··· Given records ···

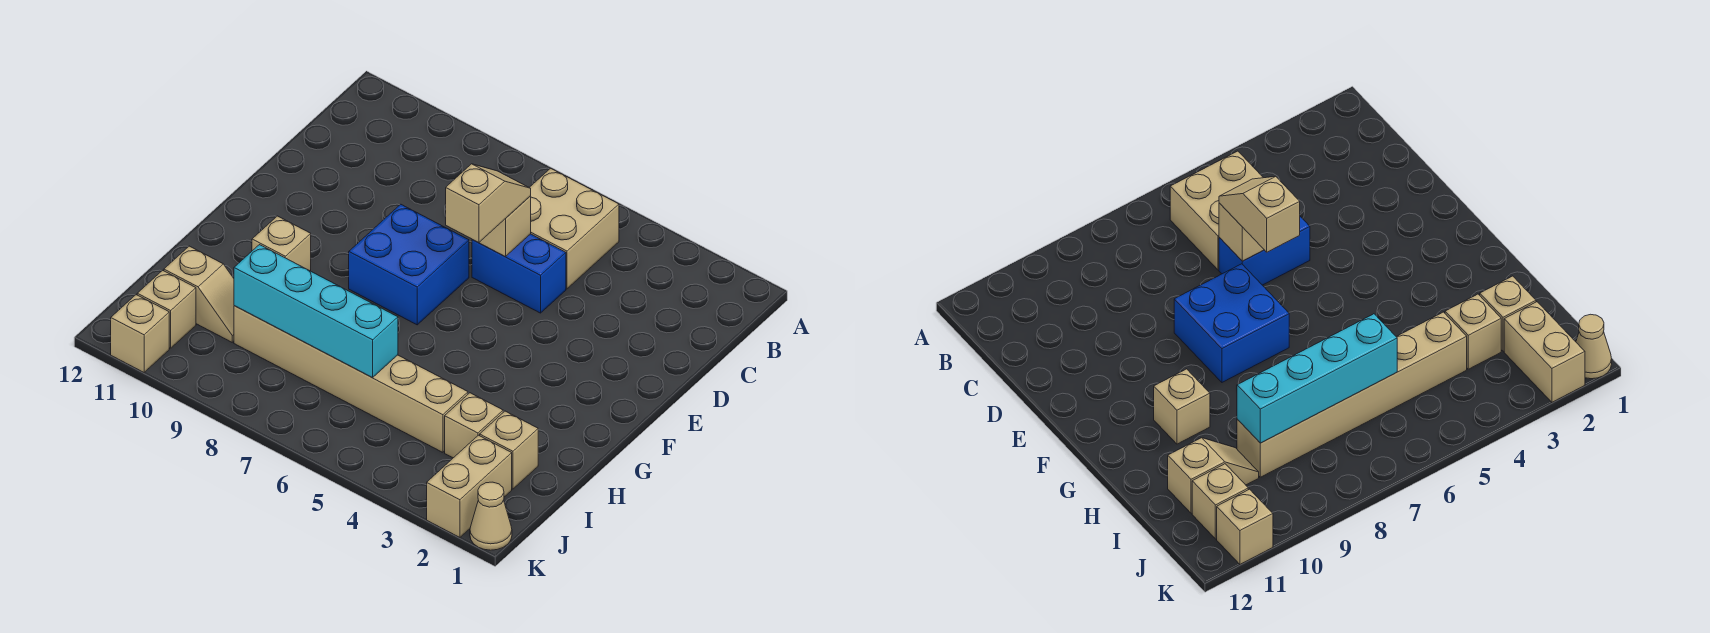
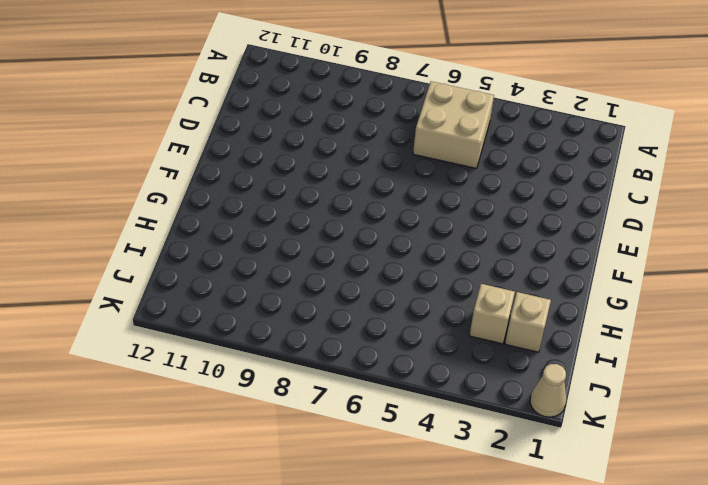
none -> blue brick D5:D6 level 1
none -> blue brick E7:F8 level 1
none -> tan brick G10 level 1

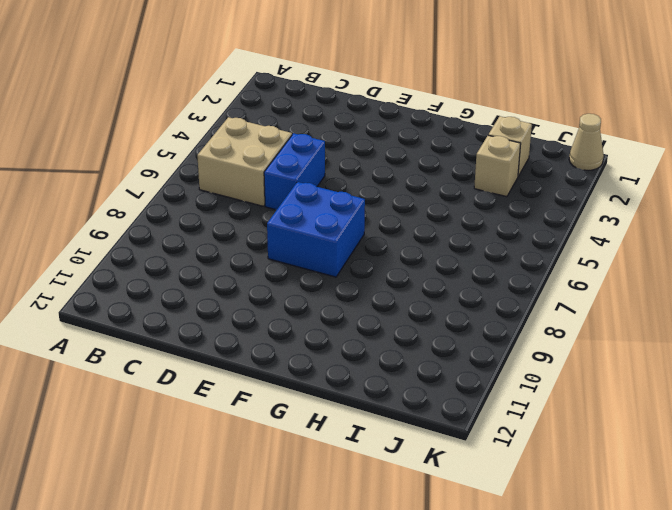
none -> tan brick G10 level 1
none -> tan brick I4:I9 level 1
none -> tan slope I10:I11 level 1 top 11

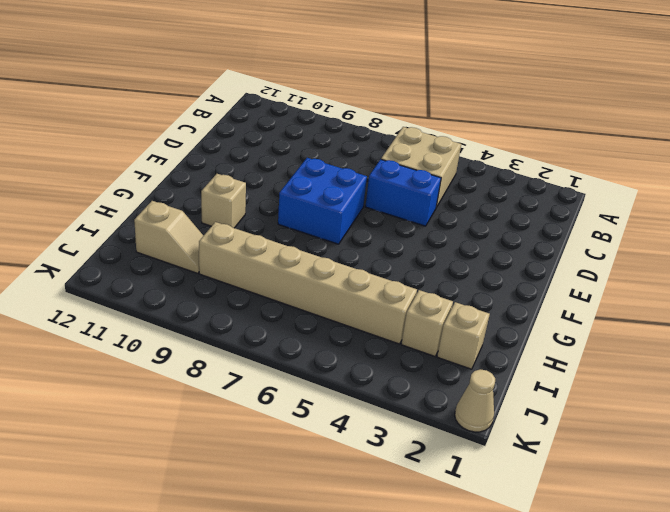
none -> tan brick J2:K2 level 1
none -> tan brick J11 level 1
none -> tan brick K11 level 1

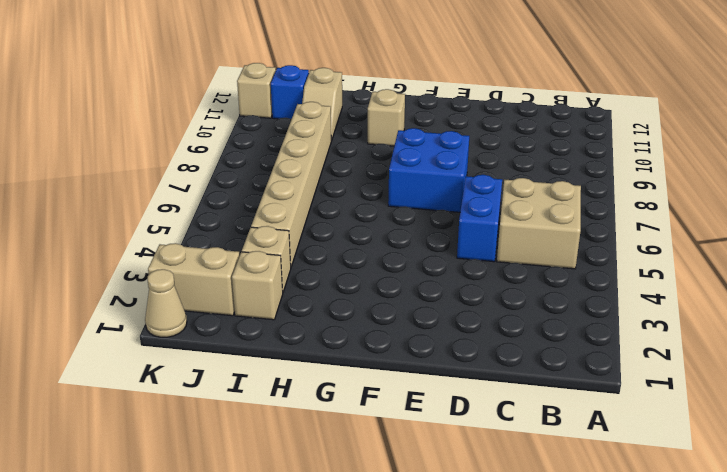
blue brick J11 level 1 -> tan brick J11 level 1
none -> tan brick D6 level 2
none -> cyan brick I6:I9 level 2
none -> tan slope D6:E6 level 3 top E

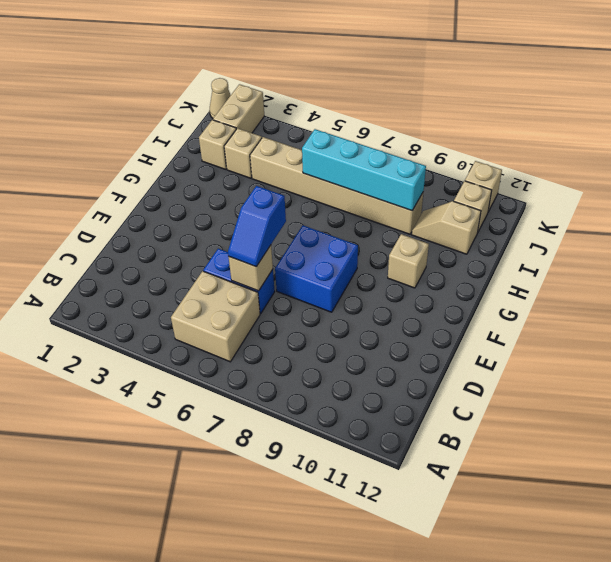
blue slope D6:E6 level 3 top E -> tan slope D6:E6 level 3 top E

···
··· Given records ···

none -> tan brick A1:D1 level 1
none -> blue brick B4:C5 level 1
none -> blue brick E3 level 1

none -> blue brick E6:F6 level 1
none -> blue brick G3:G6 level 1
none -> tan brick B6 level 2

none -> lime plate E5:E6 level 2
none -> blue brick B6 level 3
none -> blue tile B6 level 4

···

Assignment: Report each line above that includes the string "blue".

Task output:
none -> blue brick D5:D6 level 1
none -> blue brick E7:F8 level 1
blue brick J11 level 1 -> tan brick J11 level 1
blue slope D6:E6 level 3 top E -> tan slope D6:E6 level 3 top E
none -> blue brick B4:C5 level 1
none -> blue brick E3 level 1
none -> blue brick E6:F6 level 1
none -> blue brick G3:G6 level 1
none -> blue brick B6 level 3
none -> blue tile B6 level 4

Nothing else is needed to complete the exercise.